» **To be done**: Display each line of the listing below that contains the string "clef". Matching is case-sensitive.

» **Input**:
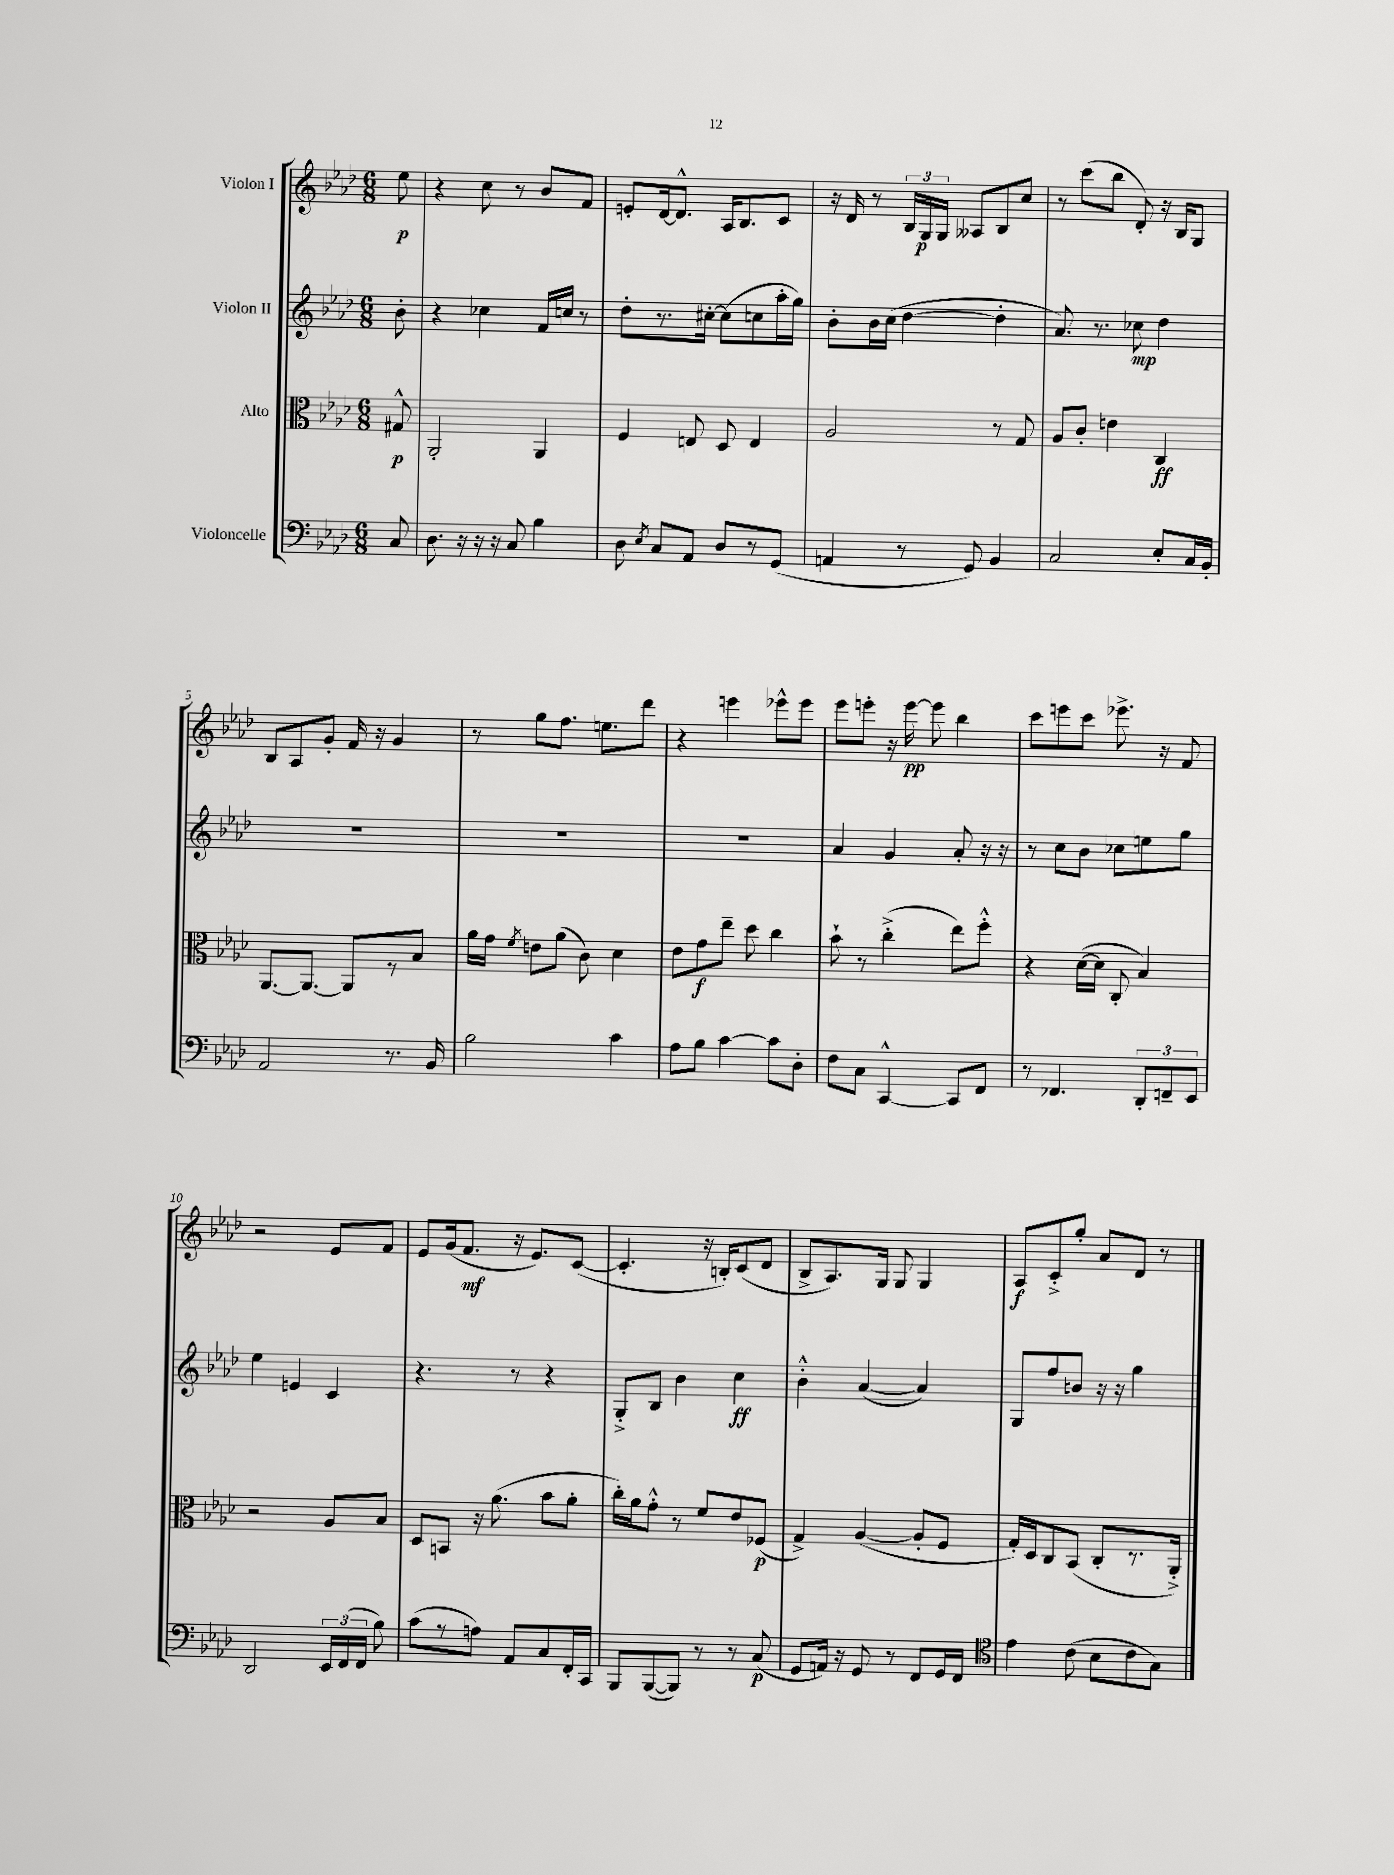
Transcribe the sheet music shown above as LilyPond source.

<<
\new StaffGroup <<
\new Staff = "s0" \with { instrumentName = "Violon I" } {
    \clef treble \key aes \major \numericTimeSignature \time 6/8 \partial 8
    \autoBeamOff ees''8\p |
    r4 c''8 r8 bes'8[ f'8] |
    e'8[-. des'16~ des'8.]-^ aes16[ bes8. c'8] |
    r16 des'16 r8 \tuplet 3/2 { bes16[ g16\p g16] } aeses8[ bes8 c''8] |
    r8 c'''8[( bes''8] des'8-.) r16 bes16[ g8] |
    bes8[ aes8 g'8]-. f'16 r16 g'4 |
    r8 g''8[ f''8.] e''8.[ des'''8] |
    r4 e'''4 ees'''8[-^ ees'''8] |
    ees'''8[ e'''8]-. r16 e'''16~\pp e'''8 bes''4 |
    c'''8[ e'''8 c'''8] ees'''8.-> r16 f'8 |
    r2 ees'8[ f'8] |
    ees'8[ g'16( f'8.]\mf r16 ees'8.[) c'8]~( |
    c'4.-. r16 b16[-.) c'8( des'8] |
    bes8[-> aes8.) g16] g8 g4 |
    aes8[\f c'8-.-> g''8]-. aes'8[ des'8] r8 \bar "|." |
}
\new Staff = "s1" \with { instrumentName = "Violon II" } {
    \clef treble \key aes \major \numericTimeSignature \time 6/8 \partial 8
    \autoBeamOff bes'8-. |
    r4 ces''4 f'16[ c''16] r8 |
    des''8[-. r8. cis''16]~-. cis''8[( c''8 aes''16-. g''16]) |
    bes'8[-. bes'16 c''16]( des''4~ des''4-. |
    aes'8.) r8. ces''8\mp des''4 |
    R2. |
    R2. |
    R2. |
    aes'4 g'4 aes'8-. r16 r16 |
    r8 c''8[ bes'8] ces''8[ e''8 g''8] |
    ees''4 e'4 c'4 |
    r4. r8 r4 |
    g8[-.-> bes8] bes'4 c''4\ff |
    bes'4-.-^ aes'4~( aes'4) |
    g8[ f''8 b'8] r16 r16 g''4 \bar "|." |
}
\new Staff = "s2" \with { instrumentName = "Alto" } {
    \clef alto \key aes \major \numericTimeSignature \time 6/8 \partial 8
    \autoBeamOff gis8-^\p |
    aes,2-. aes,4 |
    f4 e8 des8 e4 |
    aes2 r8 g8 |
    aes8[ c'8]-. e'4 c4\ff |
    aes,8.[~ aes,8.]~ aes,8[ r8 bes8] |
    aes'16[ g'16] \acciaccatura { f'8 } e'8[ aes'8]( c'8) des'4 |
    ees'8[ g'8\f ees''8]-- des''8 c''4 |
    bes'8-! r8 c''4-.->( ees''8[) f''8]-.-^ |
    r4 des'16[~( des'16] c8-. bes4) |
    r2 aes8[ bes8] |
    des8[ b,8] r16 aes'8.( bes'8[ aes'8]-. |
    c''16[-.) aes'16 g'8]-.-^ r8 f'8[ ees'8 fes8]\p( |
    g4->) aes4~( aes8[-. f8] |
    g16[-.) des16 c8 bes,8]( c8[-. r8. aes,16]-.->) \bar "|." |
}
\new Staff = "s3" \with { instrumentName = "Violoncelle" } {
    \clef bass \key aes \major \numericTimeSignature \time 6/8 \partial 8
    \autoBeamOff c8 |
    des8. r16 r16 r16 c8 bes4 |
    des8 \acciaccatura { ees8 } c8[ aes,8] des8[ r8 g,8]( |
    a,4 r8 g,8) bes,4 |
    c2 ees8[-. c16 bes,16]-. |
    aes,2 r8. bes,16 |
    bes2 c'4 |
    aes8[ bes8] c'4~ c'8[ des8]-. |
    f8[ c8] c,4~-^ c,8[ f,8] |
    r8 fes,4. \tuplet 3/2 { des,8[-. f,8-- ees,8] } |
    des,2 \tuplet 3/2 { ees,16[ f,16( f,16] } bes8) |
    c'8[( r8 a8]) aes,8[ c8 f,16-. c,16] |
    bes,,8[ bes,,8~( bes,,8]) r8 r8 c8\p( |
    g,8[ a,16]) r16 g,8 r8 f,8[ g,16 f,16] |
    \clef tenor ees'4 c'8( bes8[ c'8 g8]) \bar "|." |
}
>>
>>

» **Solution to this problem**:
    \clef treble \key aes \major \numericTimeSignature \time 6/8 \partial 8
    \clef treble \key aes \major \numericTimeSignature \time 6/8 \partial 8
    \clef alto \key aes \major \numericTimeSignature \time 6/8 \partial 8
    \clef bass \key aes \major \numericTimeSignature \time 6/8 \partial 8
    \clef tenor ees'4 c'8( bes8[ c'8 g8]) \bar "|." |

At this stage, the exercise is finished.